--- Task to complete ---
Please restate the records that follow word for word, omitting any images.

--- Data for this exercise ---
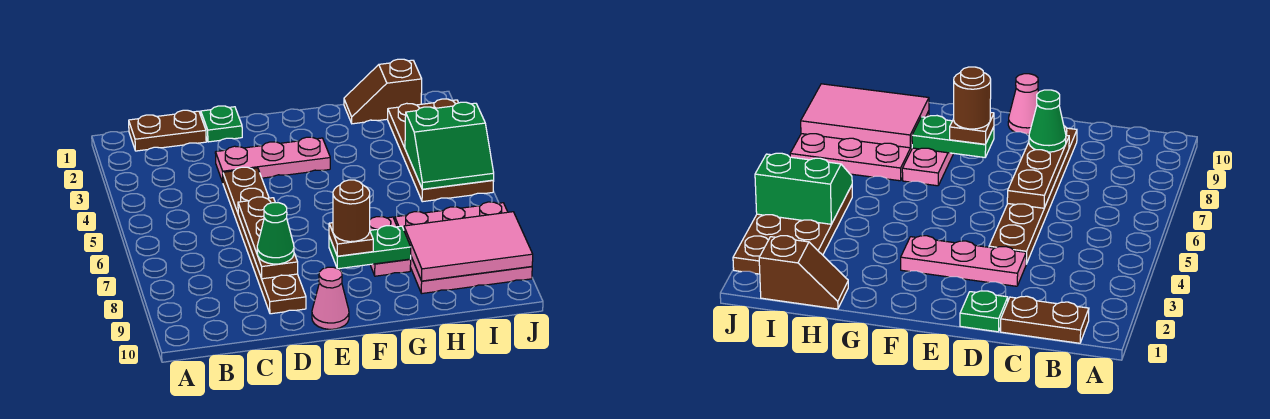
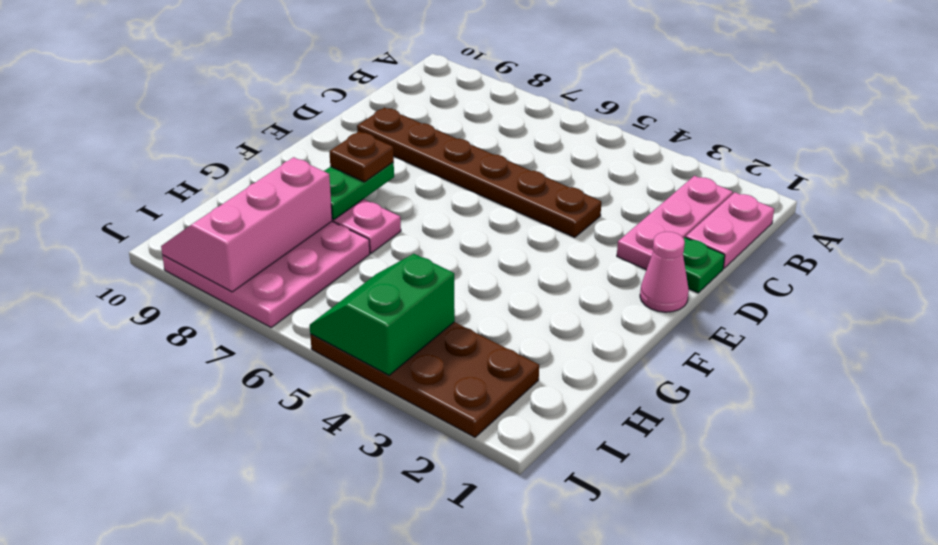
brown 1x2 plate [129,110,206,151] -> pink 1x2 plate [686,192,774,268]
pink 1x3 plate [215,137,330,182] -> pink 1x3 plate moved to [617,176,733,270]
brown 1x3 plate [238,197,298,279] -> none
green 1x1 cone [257,203,294,264] -> none
pink 1x1 cone [312,267,349,329] -> pink 1x1 cone moved to [640,232,689,312]
brown 1x1 round brick [333,180,370,242] -> none
brown 1x2 slope [344,59,422,124] -> none
pink 2x3 tile [404,212,533,281] -> pink 2x3 slope [161,157,332,292]

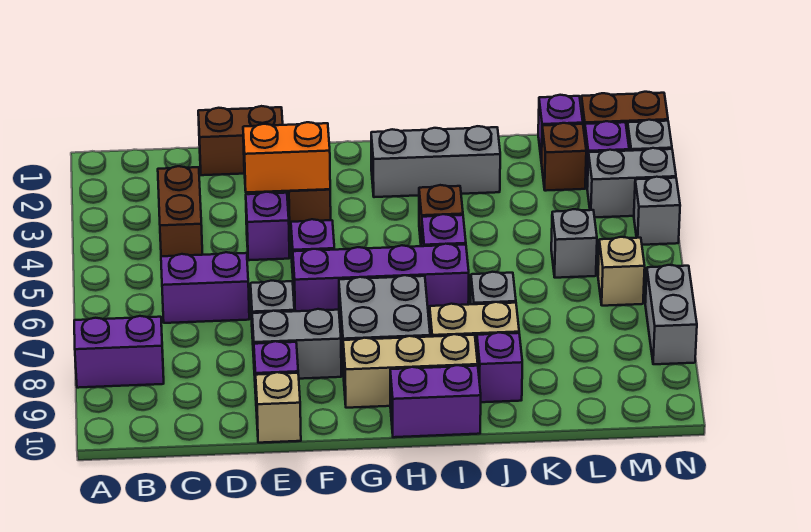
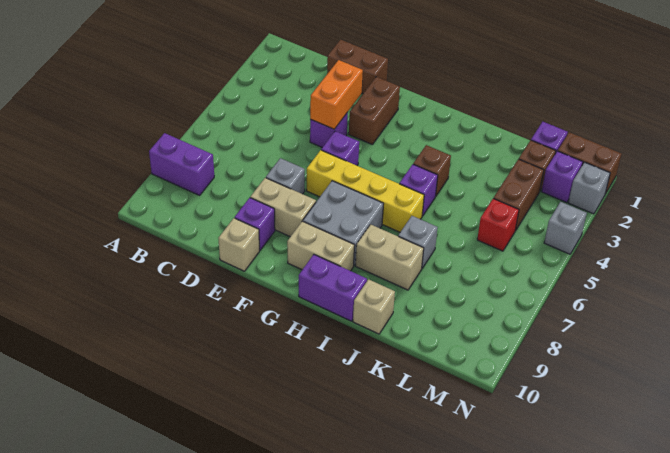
brown 1x2 brick [158,166,202,256] -> brown 1x2 brick moved to [493,159,544,231]
purple 1x2 brick [161,252,249,323] -> none
orange 1x2 brick [243,122,330,193] -> orange 1x2 brick turned to [310,60,363,129]
grey 1x2 brick [252,309,341,379] -> tan 1x2 brick [250,178,316,237]
purple 1x4 brick [293,244,469,313] -> yellow 1x4 brick [307,150,424,232]
tan 1x3 brick [343,334,478,408] -> tan 1x2 brick [287,221,355,271]
grey 1x3 brick [371,126,500,197] -> none
purple 1x1 brick [477,332,522,402] -> none
grey 1x1 brick [551,209,597,278] -> red 1x1 brick [477,199,519,251]
grey 1x2 brick [587,148,676,217] -> none
tan 1x1 brick [598,237,645,306] -> tan 1x1 brick moved to [353,279,395,334]
grey 1x2 brick [645,265,697,364] -> none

--- Solved exercise ---
brown 1x2 plate [129,110,206,151] -> pink 1x2 plate [686,192,774,268]
pink 1x3 plate [215,137,330,182] -> pink 1x3 plate moved to [617,176,733,270]
brown 1x3 plate [238,197,298,279] -> none
green 1x1 cone [257,203,294,264] -> none
pink 1x1 cone [312,267,349,329] -> pink 1x1 cone moved to [640,232,689,312]
brown 1x1 round brick [333,180,370,242] -> none
brown 1x2 slope [344,59,422,124] -> none
pink 2x3 tile [404,212,533,281] -> pink 2x3 slope [161,157,332,292]

brown 1x2 brick [158,166,202,256] -> brown 1x2 brick moved to [493,159,544,231]
purple 1x2 brick [161,252,249,323] -> none
orange 1x2 brick [243,122,330,193] -> orange 1x2 brick turned to [310,60,363,129]
grey 1x2 brick [252,309,341,379] -> tan 1x2 brick [250,178,316,237]
purple 1x4 brick [293,244,469,313] -> yellow 1x4 brick [307,150,424,232]
tan 1x3 brick [343,334,478,408] -> tan 1x2 brick [287,221,355,271]
grey 1x3 brick [371,126,500,197] -> none
purple 1x1 brick [477,332,522,402] -> none
grey 1x1 brick [551,209,597,278] -> red 1x1 brick [477,199,519,251]
grey 1x2 brick [587,148,676,217] -> none
tan 1x1 brick [598,237,645,306] -> tan 1x1 brick moved to [353,279,395,334]
grey 1x2 brick [645,265,697,364] -> none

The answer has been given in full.